TASK INSTRUCTIONS
A word-for-word copy of the line containing "white 1x3 brick" and every following line to the end of the data below is all the answer should hold.

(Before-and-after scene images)

=== Section Start ===

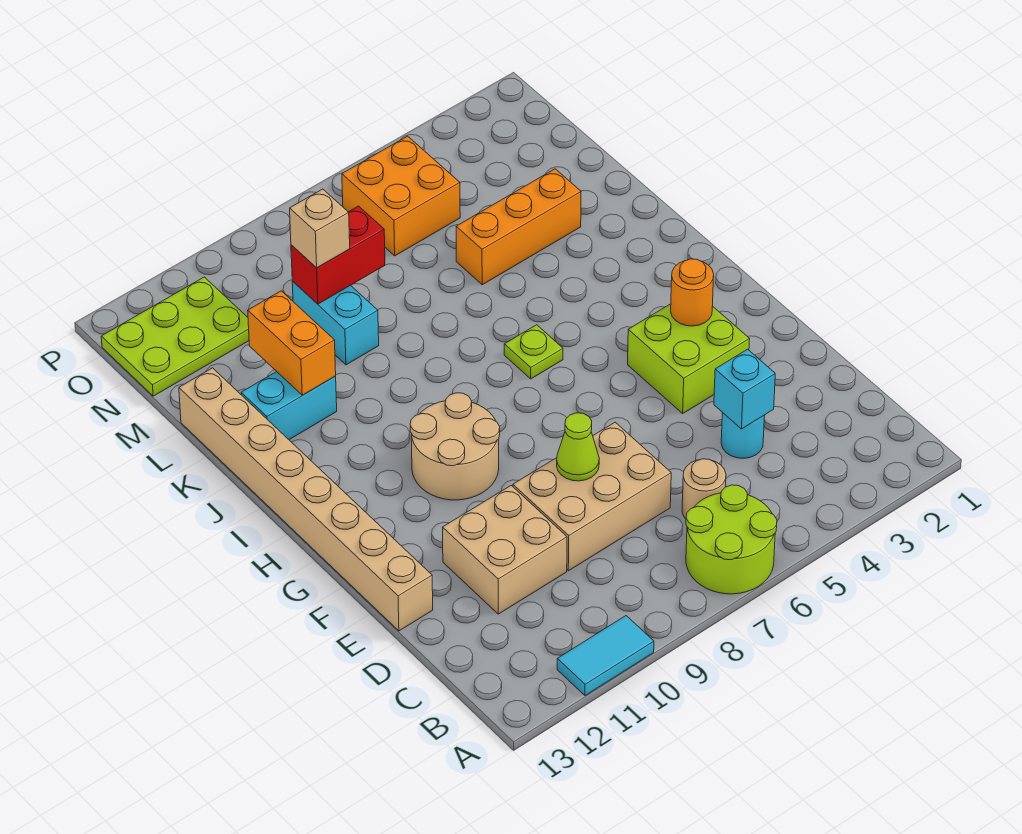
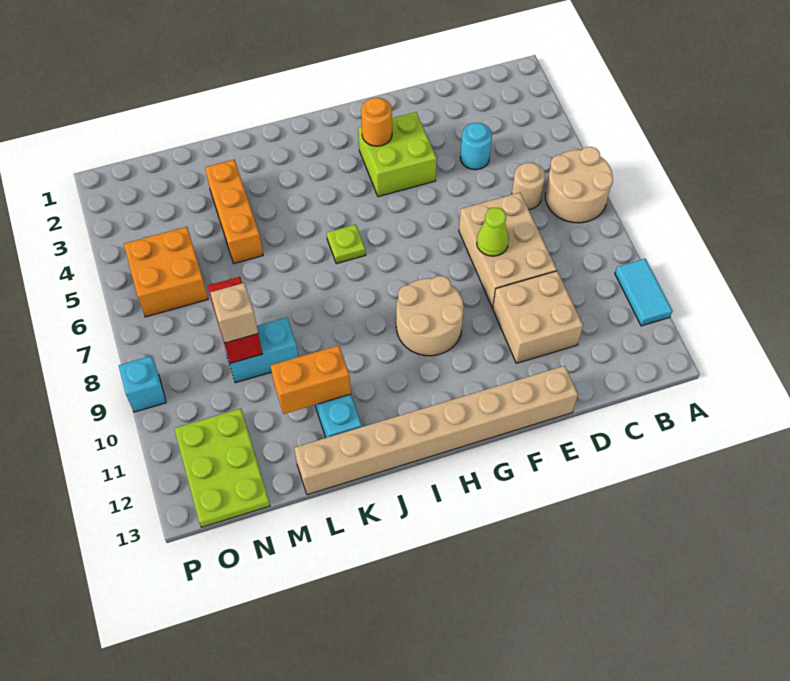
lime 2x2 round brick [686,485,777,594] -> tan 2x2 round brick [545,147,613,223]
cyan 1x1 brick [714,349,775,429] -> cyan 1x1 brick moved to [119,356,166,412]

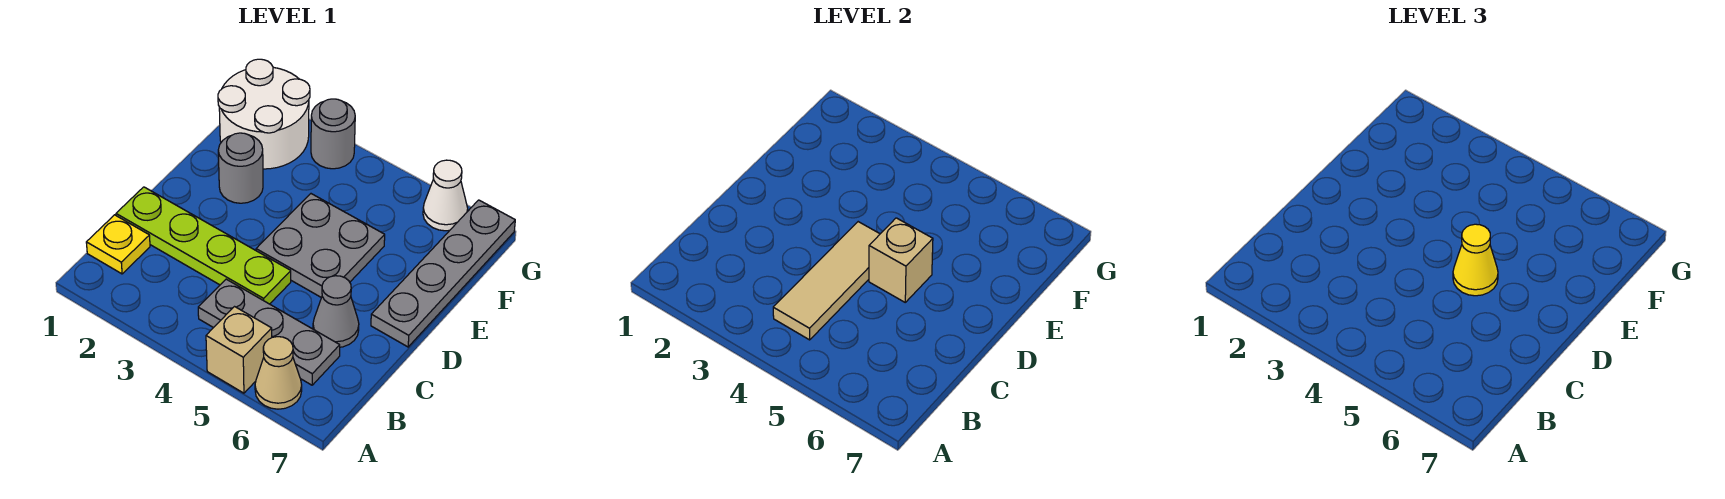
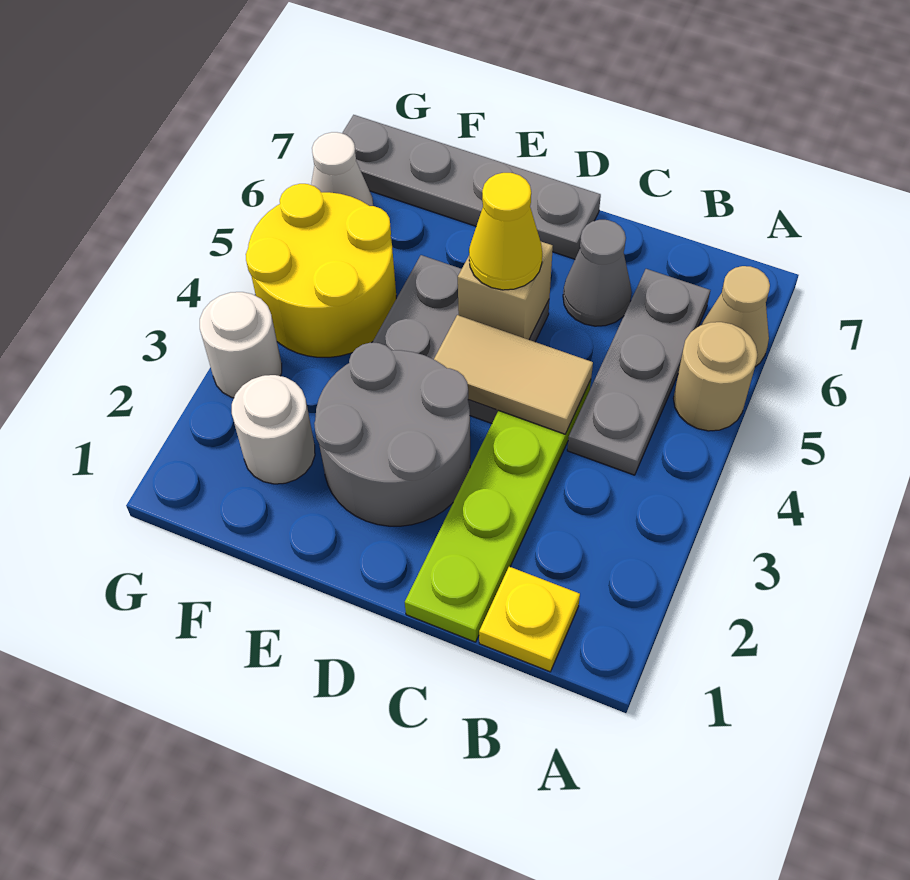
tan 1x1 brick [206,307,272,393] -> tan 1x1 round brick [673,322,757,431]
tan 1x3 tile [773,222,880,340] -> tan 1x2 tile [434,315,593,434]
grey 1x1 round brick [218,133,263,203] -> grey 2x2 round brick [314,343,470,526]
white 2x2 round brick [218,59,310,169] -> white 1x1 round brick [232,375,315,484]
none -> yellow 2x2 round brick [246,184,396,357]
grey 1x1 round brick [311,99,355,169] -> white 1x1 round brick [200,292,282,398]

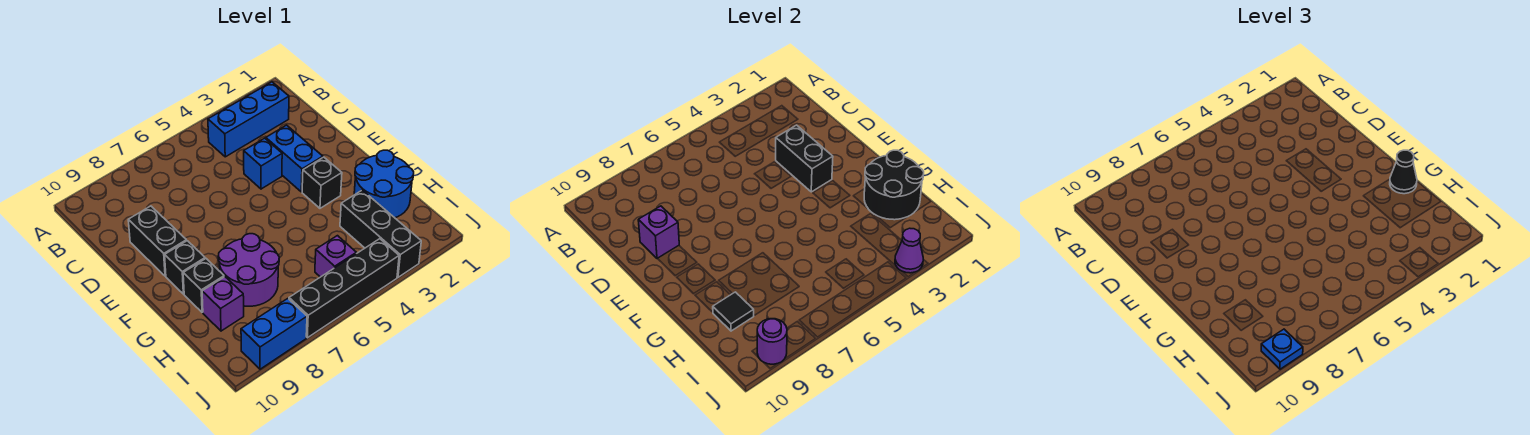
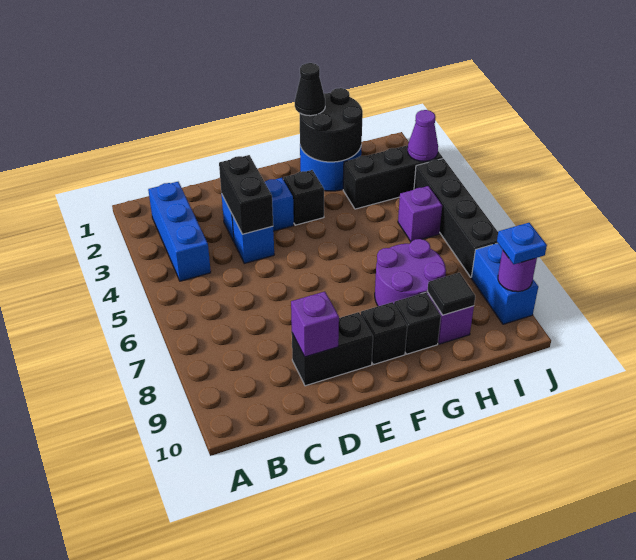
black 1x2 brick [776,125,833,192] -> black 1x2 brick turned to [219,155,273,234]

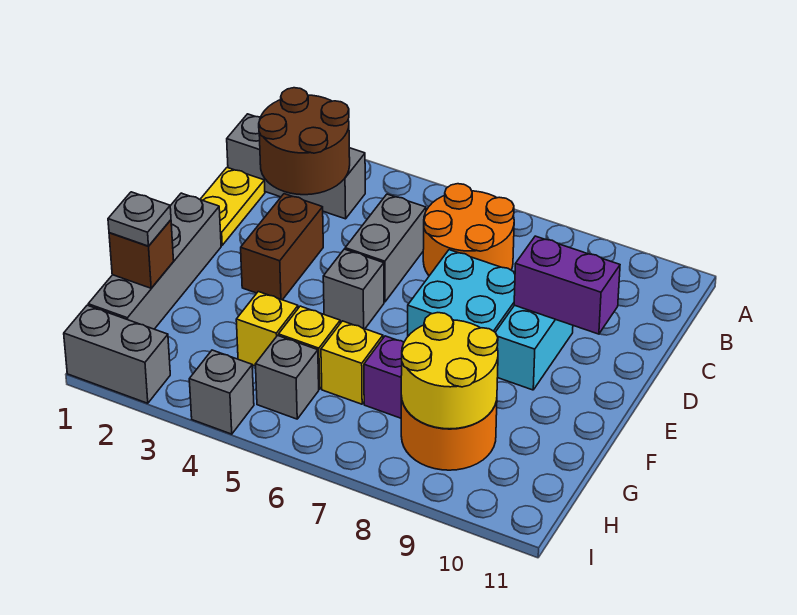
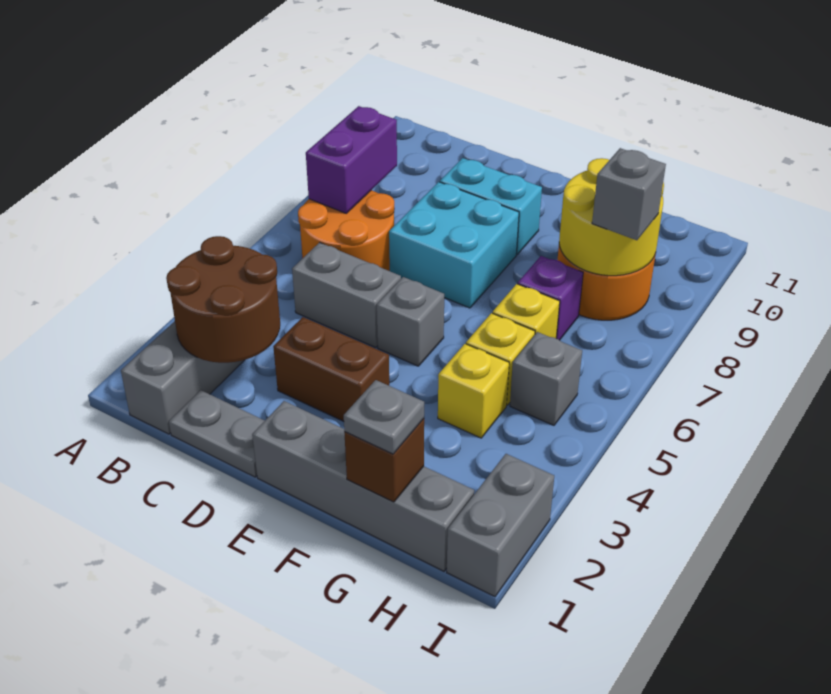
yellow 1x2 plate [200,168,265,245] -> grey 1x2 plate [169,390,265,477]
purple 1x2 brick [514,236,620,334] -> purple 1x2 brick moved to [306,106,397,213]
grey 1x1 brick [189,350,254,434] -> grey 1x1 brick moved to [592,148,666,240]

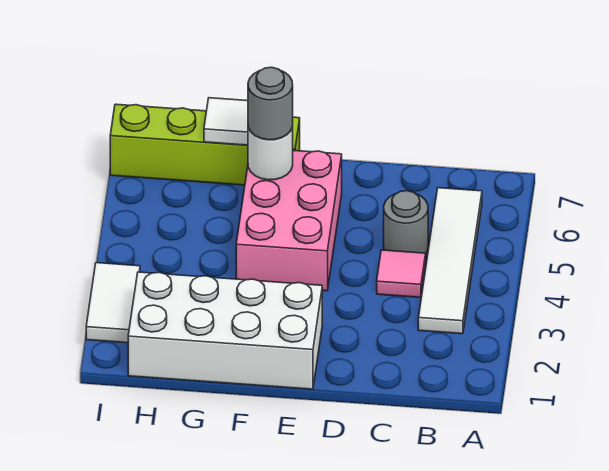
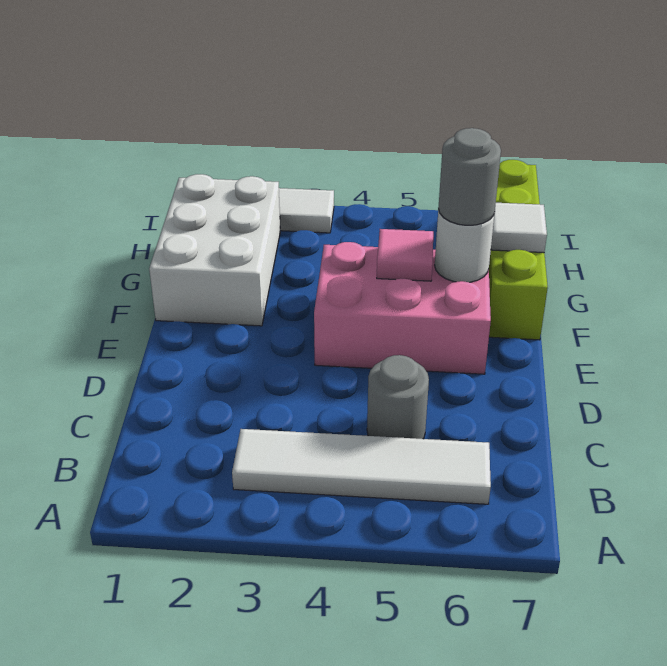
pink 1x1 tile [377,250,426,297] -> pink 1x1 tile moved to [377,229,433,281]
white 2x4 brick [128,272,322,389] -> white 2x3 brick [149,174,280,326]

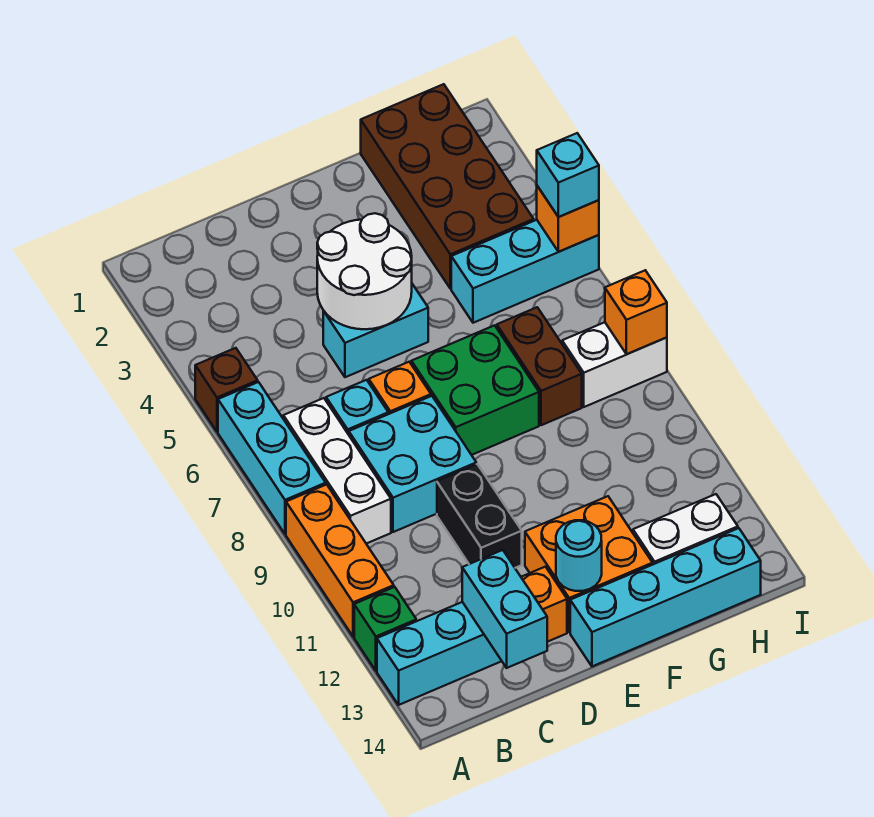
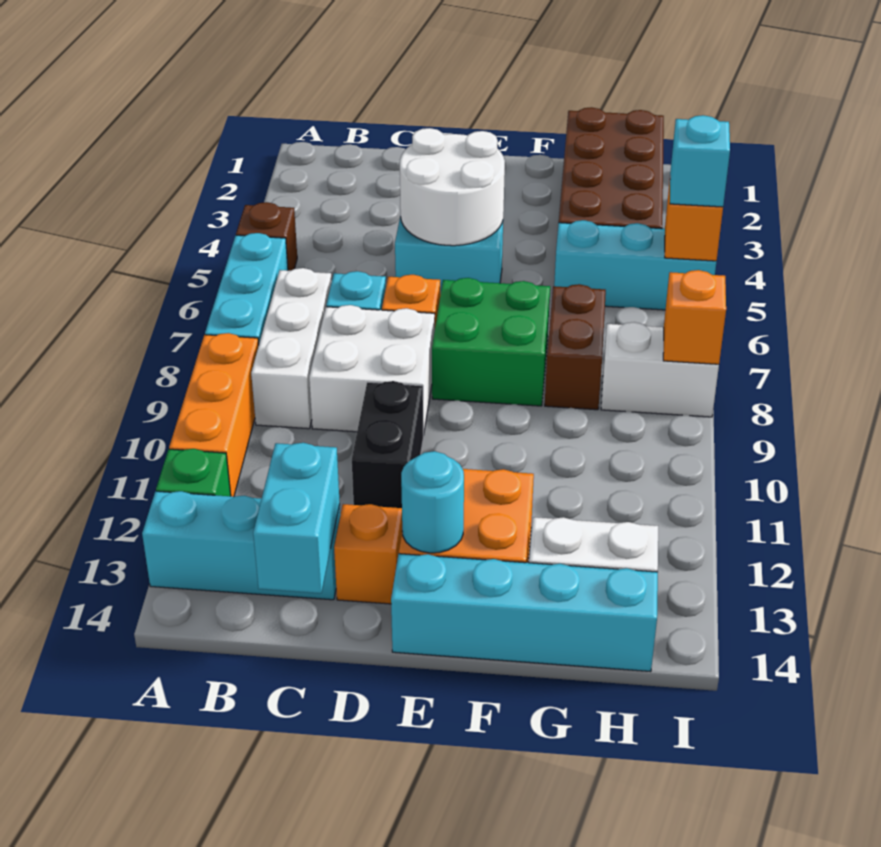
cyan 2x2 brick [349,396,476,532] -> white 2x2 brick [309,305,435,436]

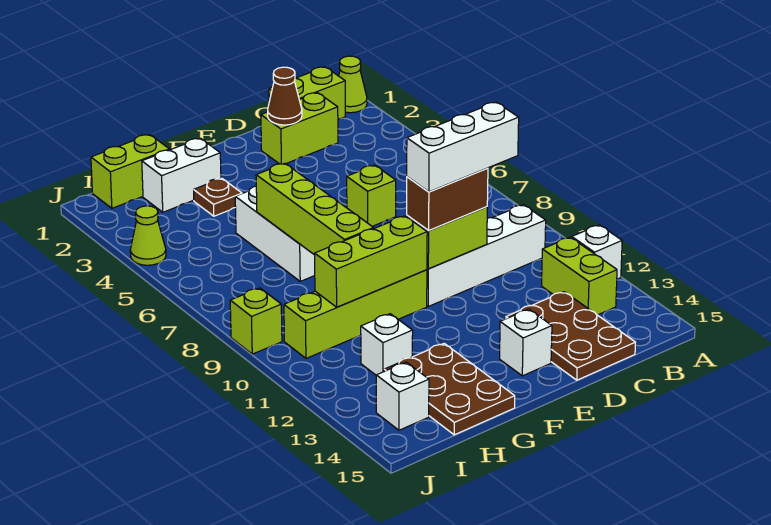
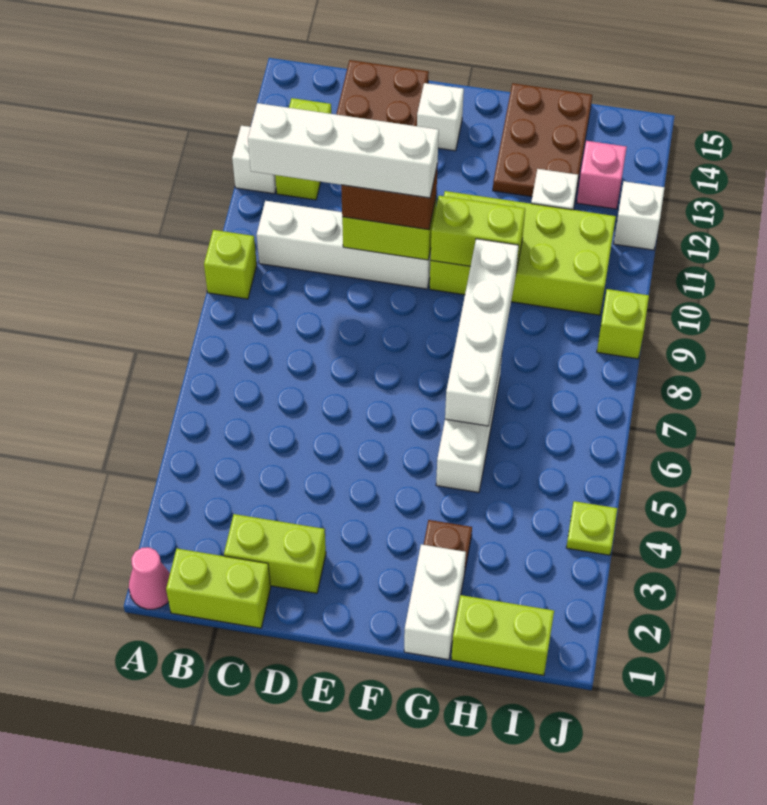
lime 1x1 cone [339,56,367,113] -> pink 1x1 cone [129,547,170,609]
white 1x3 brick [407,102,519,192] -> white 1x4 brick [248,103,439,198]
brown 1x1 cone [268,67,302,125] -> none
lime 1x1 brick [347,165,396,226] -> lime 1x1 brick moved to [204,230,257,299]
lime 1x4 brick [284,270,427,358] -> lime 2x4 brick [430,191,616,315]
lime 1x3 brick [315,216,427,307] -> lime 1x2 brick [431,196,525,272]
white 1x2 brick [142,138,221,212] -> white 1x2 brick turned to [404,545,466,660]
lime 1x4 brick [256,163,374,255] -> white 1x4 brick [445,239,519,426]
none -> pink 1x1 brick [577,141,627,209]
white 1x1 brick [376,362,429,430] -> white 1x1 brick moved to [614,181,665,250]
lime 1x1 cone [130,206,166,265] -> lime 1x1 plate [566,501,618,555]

=== Section End ===

RESPONSE TO THIS TASK
white 1x3 brick [407,102,519,192] -> white 1x4 brick [248,103,439,198]
brown 1x1 cone [268,67,302,125] -> none
lime 1x1 brick [347,165,396,226] -> lime 1x1 brick moved to [204,230,257,299]
lime 1x4 brick [284,270,427,358] -> lime 2x4 brick [430,191,616,315]
lime 1x3 brick [315,216,427,307] -> lime 1x2 brick [431,196,525,272]
white 1x2 brick [142,138,221,212] -> white 1x2 brick turned to [404,545,466,660]
lime 1x4 brick [256,163,374,255] -> white 1x4 brick [445,239,519,426]
none -> pink 1x1 brick [577,141,627,209]
white 1x1 brick [376,362,429,430] -> white 1x1 brick moved to [614,181,665,250]
lime 1x1 cone [130,206,166,265] -> lime 1x1 plate [566,501,618,555]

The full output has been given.